_The task_. When a line of the entries contains the word "diode", report that line.
Segment Open
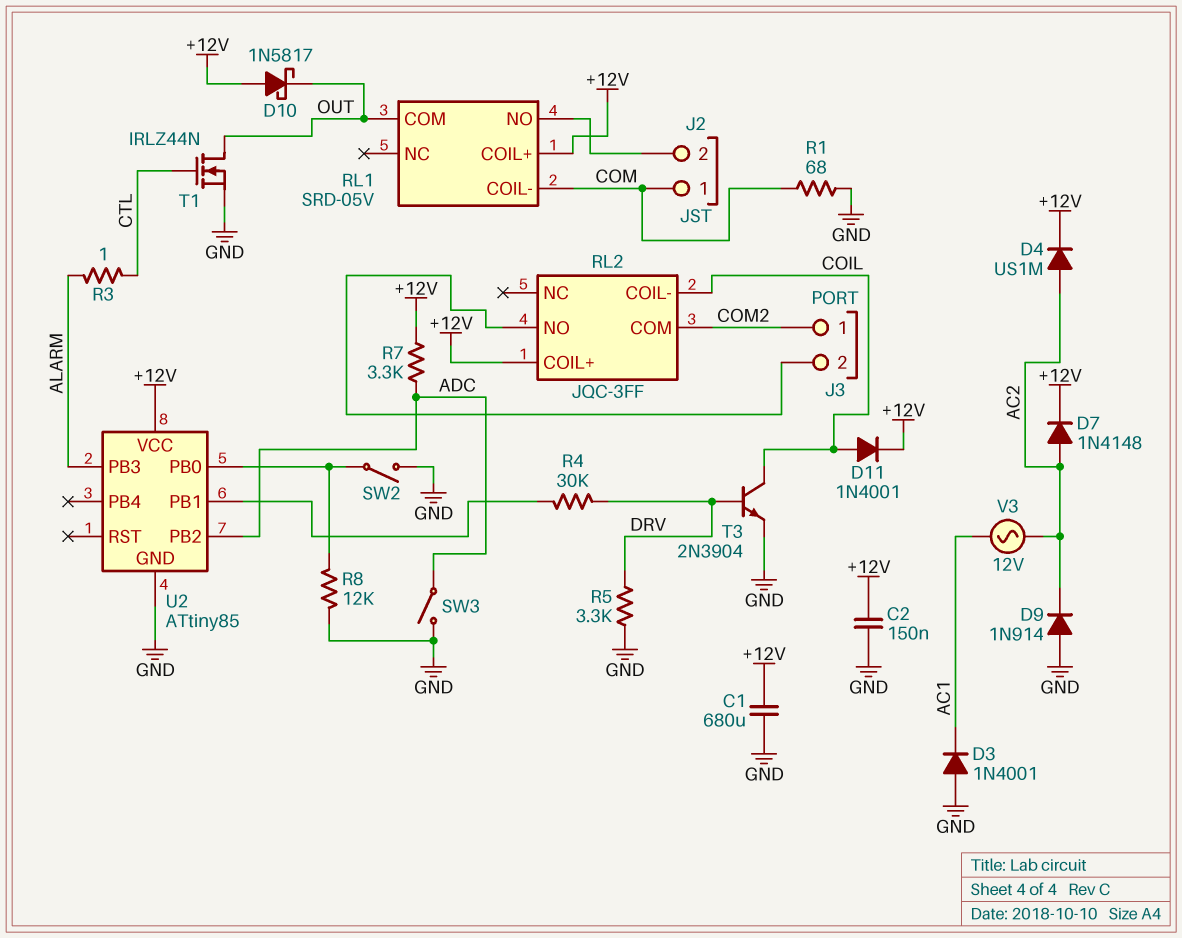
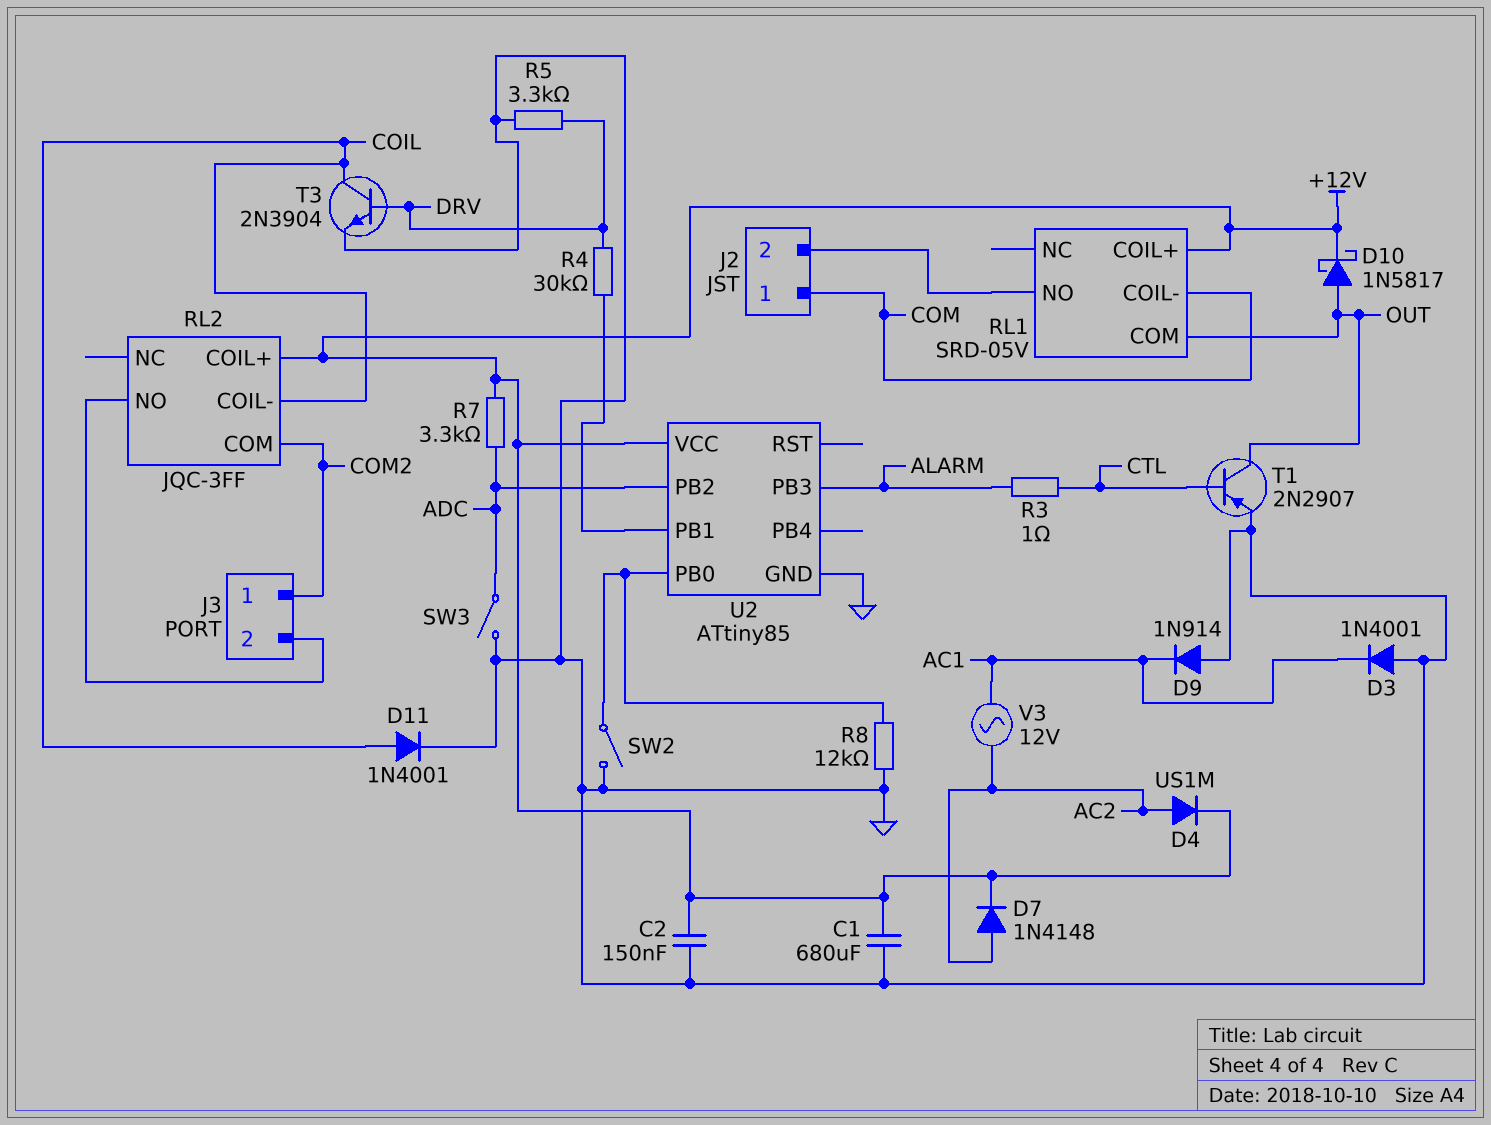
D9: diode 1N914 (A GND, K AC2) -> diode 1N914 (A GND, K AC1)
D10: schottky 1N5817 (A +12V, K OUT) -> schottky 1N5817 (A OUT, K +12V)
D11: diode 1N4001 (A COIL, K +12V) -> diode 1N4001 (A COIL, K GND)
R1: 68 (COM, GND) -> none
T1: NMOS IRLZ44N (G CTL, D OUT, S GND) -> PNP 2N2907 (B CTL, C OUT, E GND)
Segment Closed
_Expected output_.
D9: diode 1N914 (A GND, K AC2) -> diode 1N914 (A GND, K AC1)
D11: diode 1N4001 (A COIL, K +12V) -> diode 1N4001 (A COIL, K GND)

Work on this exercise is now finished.